Items listed in a dataset:
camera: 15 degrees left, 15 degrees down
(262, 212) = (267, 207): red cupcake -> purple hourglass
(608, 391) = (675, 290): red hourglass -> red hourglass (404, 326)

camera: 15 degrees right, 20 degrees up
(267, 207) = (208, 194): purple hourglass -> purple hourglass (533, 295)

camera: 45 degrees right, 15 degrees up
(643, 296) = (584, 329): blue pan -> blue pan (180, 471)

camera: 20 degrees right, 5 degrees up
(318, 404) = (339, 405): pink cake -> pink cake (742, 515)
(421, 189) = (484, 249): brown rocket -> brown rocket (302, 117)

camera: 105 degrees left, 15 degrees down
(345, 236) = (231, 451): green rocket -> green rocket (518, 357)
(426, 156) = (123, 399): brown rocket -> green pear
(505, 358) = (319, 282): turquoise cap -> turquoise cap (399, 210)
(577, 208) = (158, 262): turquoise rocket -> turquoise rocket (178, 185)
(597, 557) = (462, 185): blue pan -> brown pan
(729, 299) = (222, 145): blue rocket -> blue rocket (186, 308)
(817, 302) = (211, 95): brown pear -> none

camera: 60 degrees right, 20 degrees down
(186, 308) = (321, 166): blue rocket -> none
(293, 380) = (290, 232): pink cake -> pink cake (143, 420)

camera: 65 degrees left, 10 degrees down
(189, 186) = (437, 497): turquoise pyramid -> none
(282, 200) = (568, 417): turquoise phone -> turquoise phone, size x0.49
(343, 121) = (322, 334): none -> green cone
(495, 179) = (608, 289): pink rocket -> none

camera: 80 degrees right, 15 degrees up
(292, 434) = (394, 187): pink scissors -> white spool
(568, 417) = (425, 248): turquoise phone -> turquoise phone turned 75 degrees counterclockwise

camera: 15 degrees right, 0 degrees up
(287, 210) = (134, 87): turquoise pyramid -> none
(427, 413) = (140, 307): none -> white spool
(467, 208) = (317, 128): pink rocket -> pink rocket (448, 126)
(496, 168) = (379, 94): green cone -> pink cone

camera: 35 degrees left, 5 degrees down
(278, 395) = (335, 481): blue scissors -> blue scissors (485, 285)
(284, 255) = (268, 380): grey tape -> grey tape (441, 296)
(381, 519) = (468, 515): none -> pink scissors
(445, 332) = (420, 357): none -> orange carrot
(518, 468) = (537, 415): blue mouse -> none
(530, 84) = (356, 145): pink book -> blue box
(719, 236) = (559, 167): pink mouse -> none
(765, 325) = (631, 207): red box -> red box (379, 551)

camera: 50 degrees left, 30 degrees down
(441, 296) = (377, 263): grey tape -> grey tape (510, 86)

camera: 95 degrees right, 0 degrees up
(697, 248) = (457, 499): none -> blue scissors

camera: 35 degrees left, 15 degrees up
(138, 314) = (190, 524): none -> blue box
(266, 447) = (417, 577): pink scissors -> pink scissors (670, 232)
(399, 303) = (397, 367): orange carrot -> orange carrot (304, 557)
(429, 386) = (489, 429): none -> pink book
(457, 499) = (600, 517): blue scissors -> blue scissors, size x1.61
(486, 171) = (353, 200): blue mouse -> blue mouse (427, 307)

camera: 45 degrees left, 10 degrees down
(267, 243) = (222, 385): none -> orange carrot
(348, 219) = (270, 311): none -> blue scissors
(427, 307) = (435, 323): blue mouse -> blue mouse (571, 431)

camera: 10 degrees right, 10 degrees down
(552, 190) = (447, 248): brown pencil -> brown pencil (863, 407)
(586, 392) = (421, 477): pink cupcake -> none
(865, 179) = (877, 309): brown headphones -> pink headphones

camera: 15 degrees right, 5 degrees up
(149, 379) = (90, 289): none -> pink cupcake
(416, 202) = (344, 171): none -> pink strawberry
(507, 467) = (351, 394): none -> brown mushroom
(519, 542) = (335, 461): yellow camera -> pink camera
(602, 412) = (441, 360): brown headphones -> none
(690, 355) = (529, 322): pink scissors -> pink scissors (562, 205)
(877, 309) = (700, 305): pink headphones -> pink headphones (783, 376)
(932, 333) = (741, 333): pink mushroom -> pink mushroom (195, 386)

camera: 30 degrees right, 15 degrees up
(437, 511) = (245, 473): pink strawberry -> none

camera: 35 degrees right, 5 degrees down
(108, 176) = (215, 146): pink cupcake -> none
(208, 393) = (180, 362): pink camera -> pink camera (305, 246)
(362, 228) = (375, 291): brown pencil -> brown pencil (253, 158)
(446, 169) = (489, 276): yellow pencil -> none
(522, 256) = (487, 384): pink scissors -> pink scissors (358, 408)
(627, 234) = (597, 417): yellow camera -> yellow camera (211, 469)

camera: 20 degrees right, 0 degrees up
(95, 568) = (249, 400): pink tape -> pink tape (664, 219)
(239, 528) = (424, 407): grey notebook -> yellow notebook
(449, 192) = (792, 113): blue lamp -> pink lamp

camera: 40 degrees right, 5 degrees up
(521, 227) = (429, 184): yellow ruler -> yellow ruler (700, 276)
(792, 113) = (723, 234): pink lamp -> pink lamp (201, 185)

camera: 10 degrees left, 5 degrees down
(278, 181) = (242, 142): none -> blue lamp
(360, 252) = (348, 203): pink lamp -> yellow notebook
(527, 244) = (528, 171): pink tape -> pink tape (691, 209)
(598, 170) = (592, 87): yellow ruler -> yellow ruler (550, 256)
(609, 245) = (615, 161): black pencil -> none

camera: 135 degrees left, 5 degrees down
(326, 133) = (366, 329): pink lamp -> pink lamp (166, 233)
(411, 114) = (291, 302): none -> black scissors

→ Assignment
For the word "green", find every line in the data that holds it and copy that line.

→ Exercise answer
(345, 236) = (231, 451): green rocket -> green rocket (518, 357)
(426, 156) = (123, 399): brown rocket -> green pear
(343, 121) = (322, 334): none -> green cone
(496, 168) = (379, 94): green cone -> pink cone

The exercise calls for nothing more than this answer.